[Spatial reasoning data]
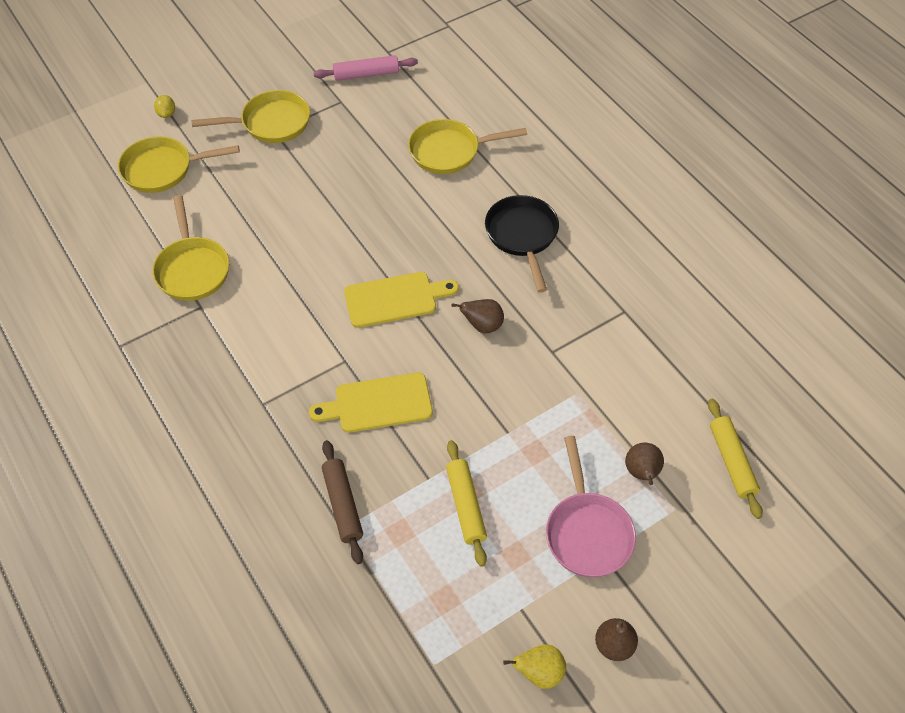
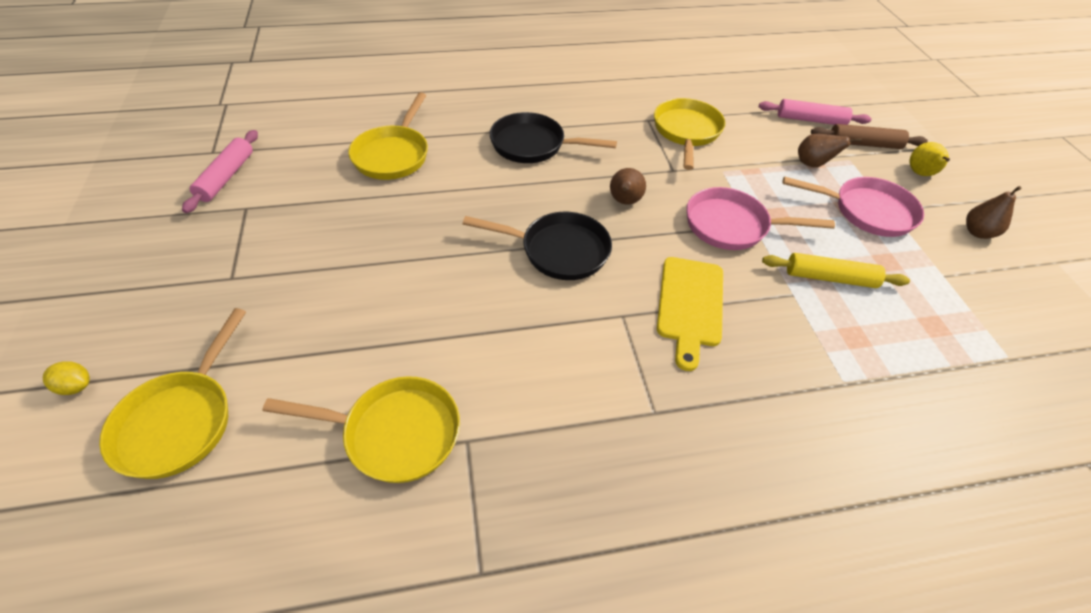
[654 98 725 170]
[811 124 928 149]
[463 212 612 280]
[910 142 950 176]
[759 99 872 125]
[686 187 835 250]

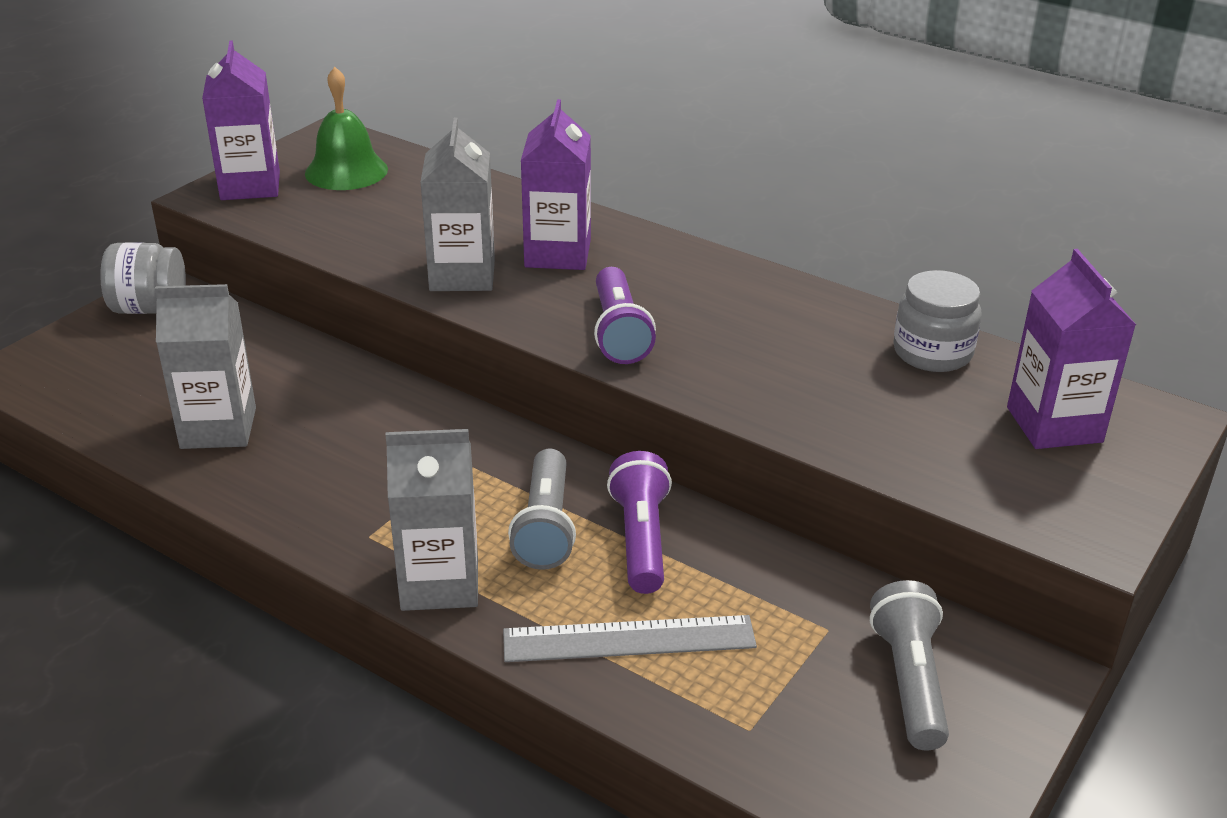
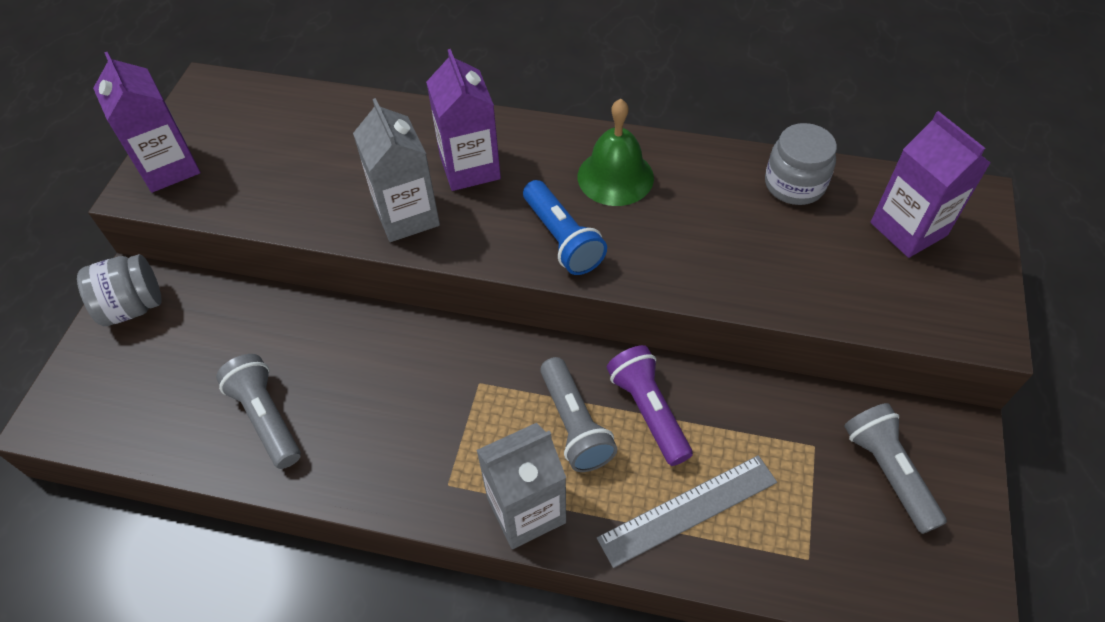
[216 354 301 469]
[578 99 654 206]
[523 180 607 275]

Task objective:
From the entries above, output every line exactly and omit any image.

Solved problem:
[654 98 725 170]
[811 124 928 149]
[463 212 612 280]
[910 142 950 176]
[759 99 872 125]
[686 187 835 250]

[216 354 301 469]
[578 99 654 206]
[523 180 607 275]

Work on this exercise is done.